═══ EXTRACTED INFORMATION

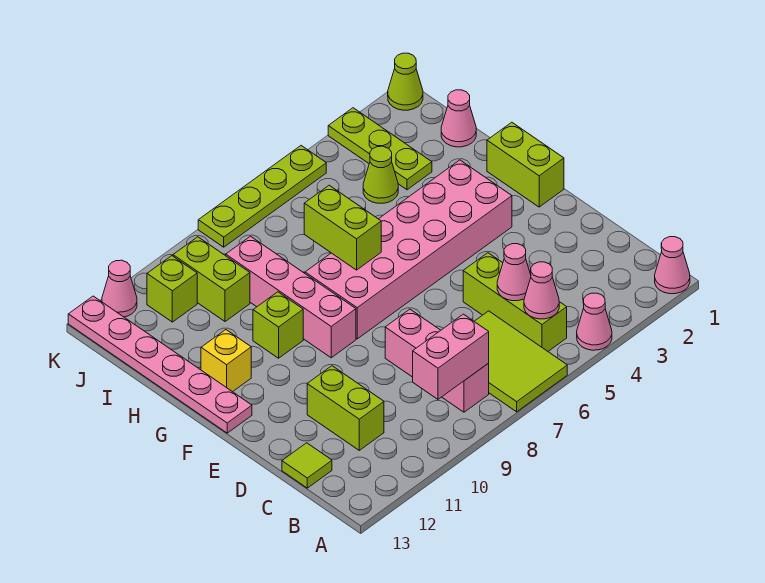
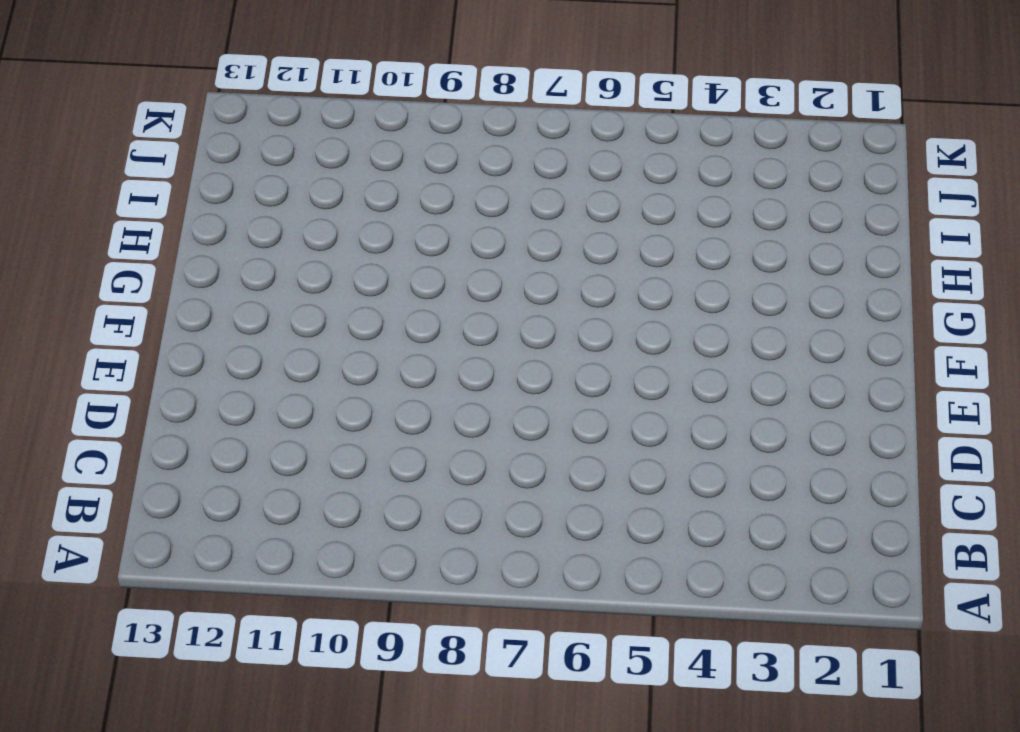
none -> pink cone A1 level 1
none -> pink cone A4 level 1
none -> lime tile A6:C7 level 1

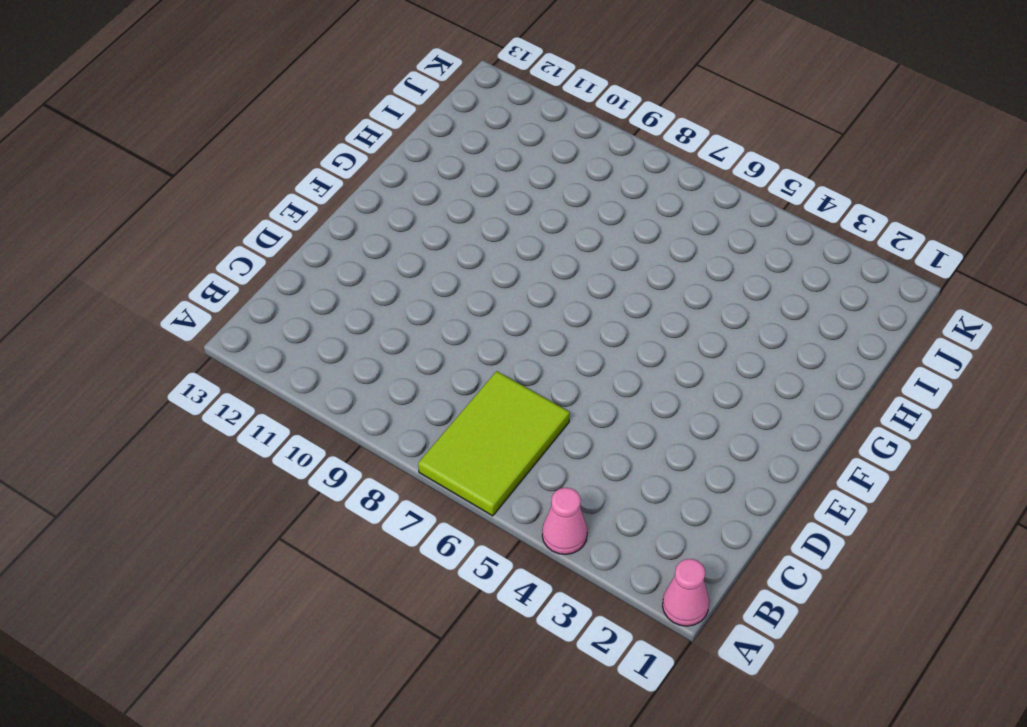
none -> lime brick B5:D5 level 1
none -> pink brick B8:D8 level 1
none -> lime brick C11:D11 level 1

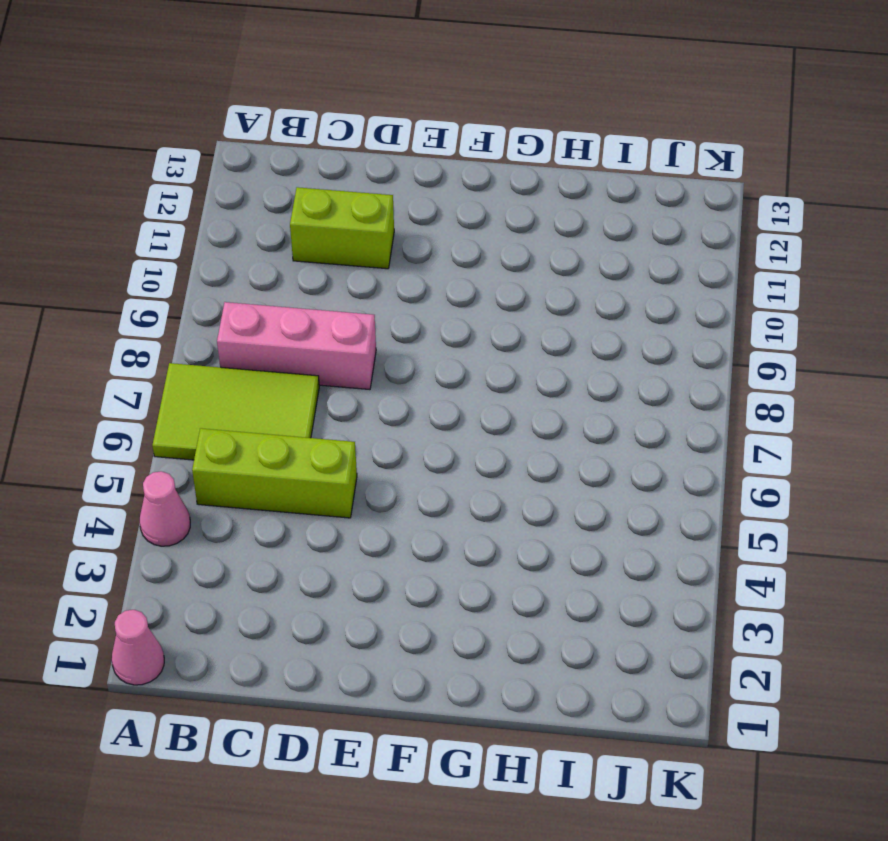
none -> lime tile C13 level 1
none -> lime brick F1:G1 level 1
none -> pink brick F3:G8 level 1

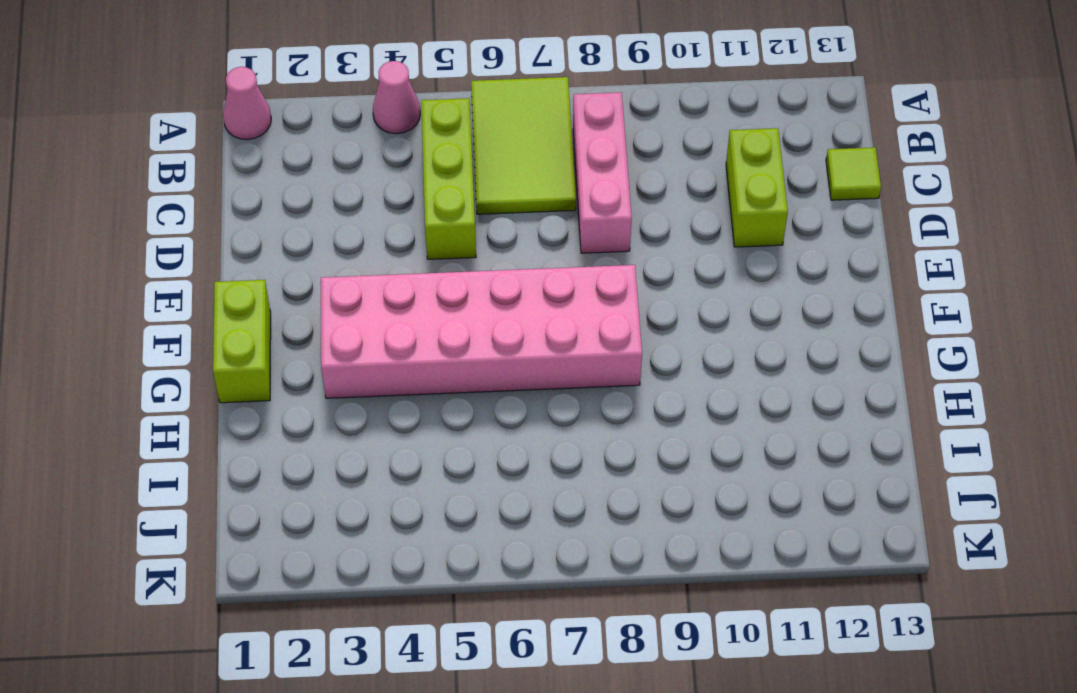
none -> pink brick F9:I9 level 1
none -> pink plate F13:K13 level 1
none -> lime brick G10 level 1

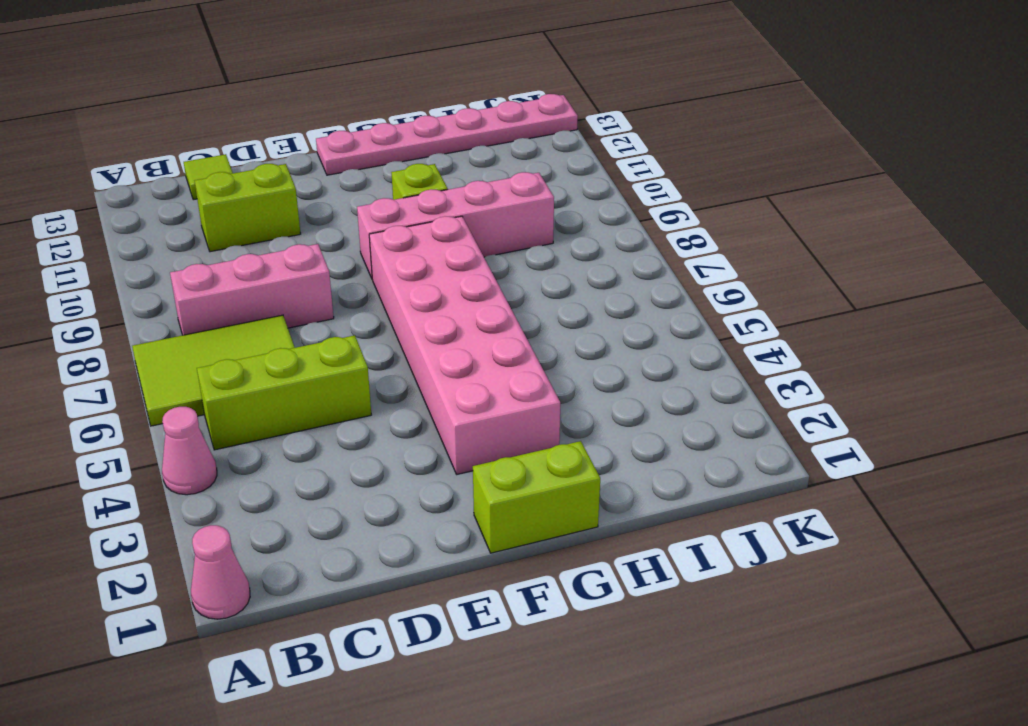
none -> yellow brick G12 level 1
none -> pink cone I1 level 1
none -> lime plate I3:K3 level 1

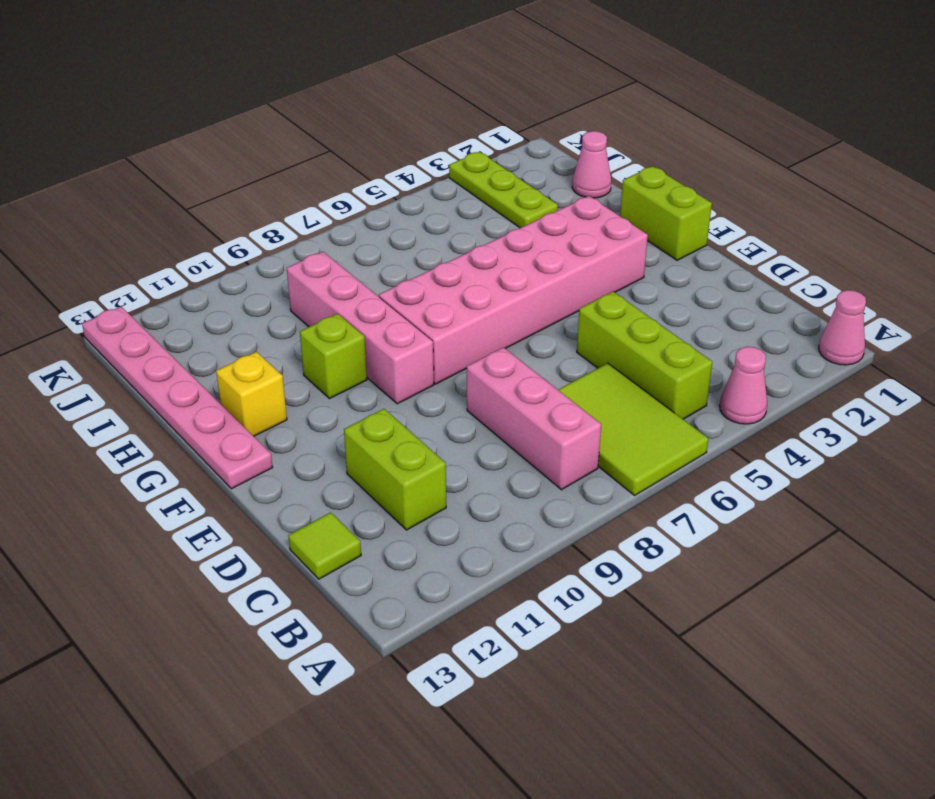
none -> lime cone I4 level 1
none -> lime brick I10:J10 level 1
none -> lime brick J11 level 1

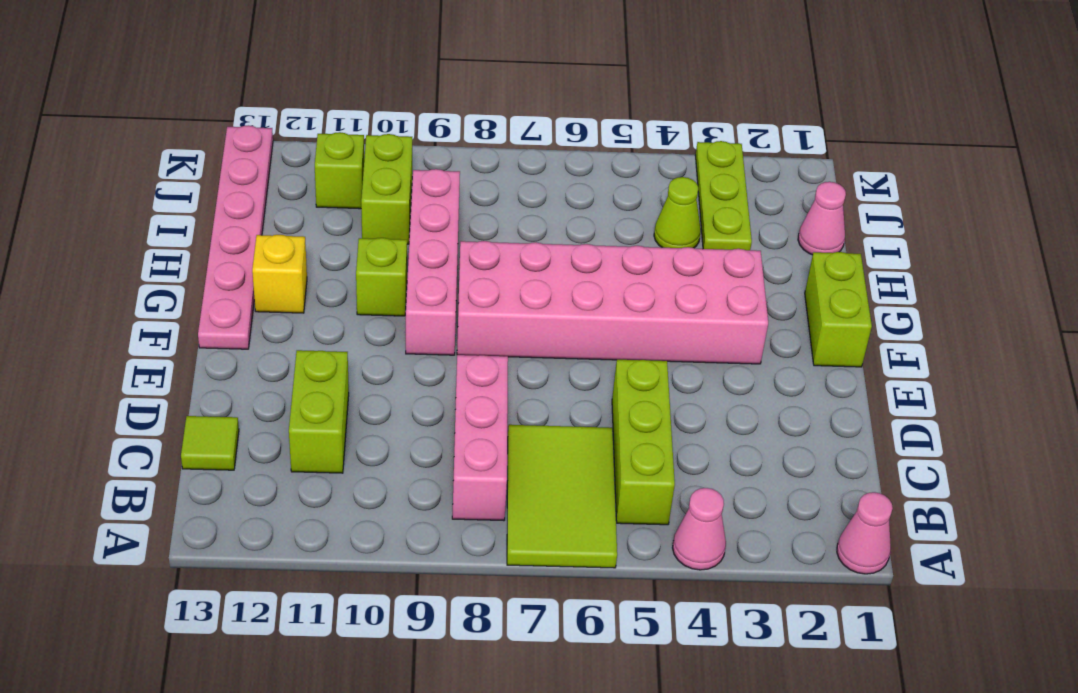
none -> lime cone K1 level 1
none -> lime plate K5:K8 level 1
none -> pink cone K12 level 1

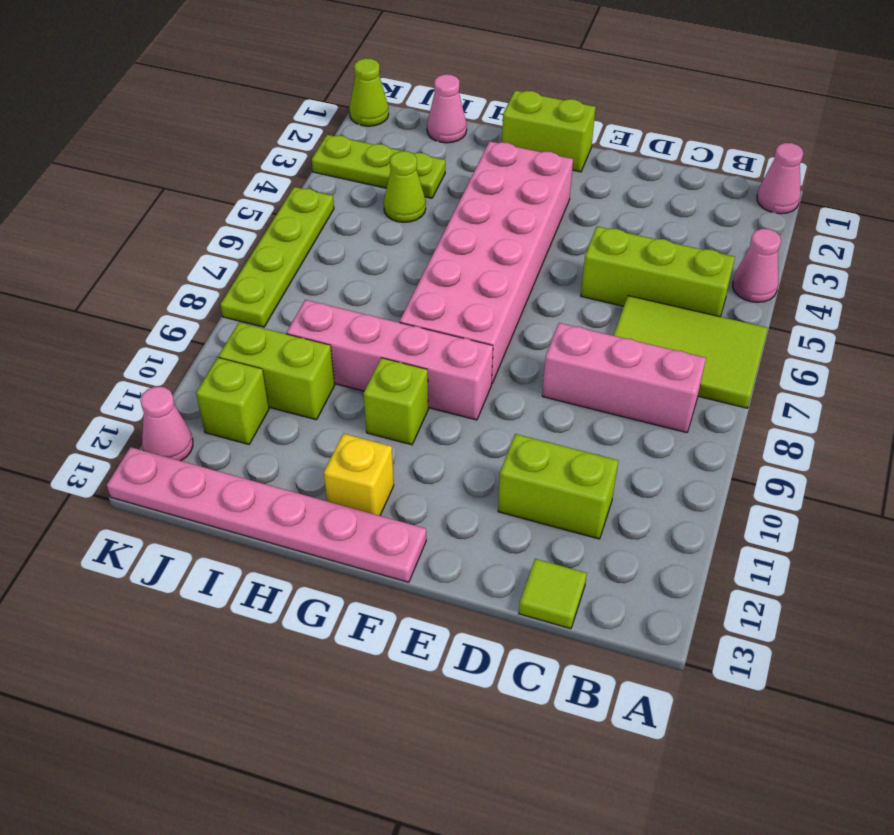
none -> pink cone B5 level 2
none -> pink brick B8:B9 level 2
none -> pink cone C5 level 2

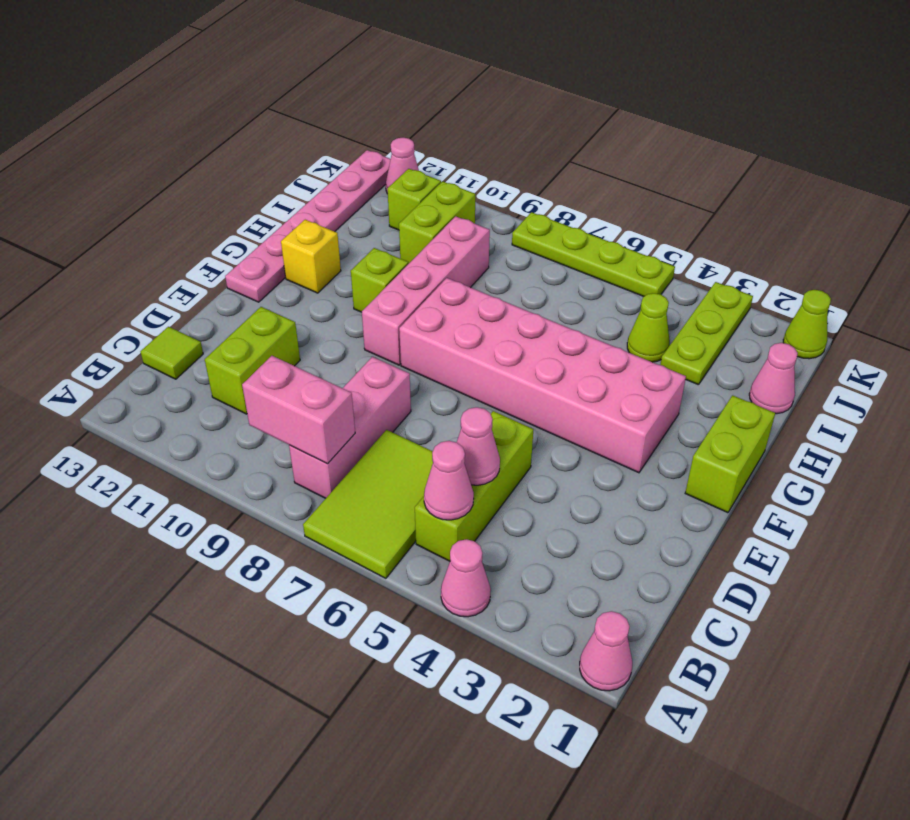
none -> lime brick G7:H7 level 2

══════

Copy each line above containing the string "cone".

RESPONSE ▸
none -> pink cone A1 level 1
none -> pink cone A4 level 1
none -> pink cone I1 level 1
none -> lime cone I4 level 1
none -> lime cone K1 level 1
none -> pink cone K12 level 1
none -> pink cone B5 level 2
none -> pink cone C5 level 2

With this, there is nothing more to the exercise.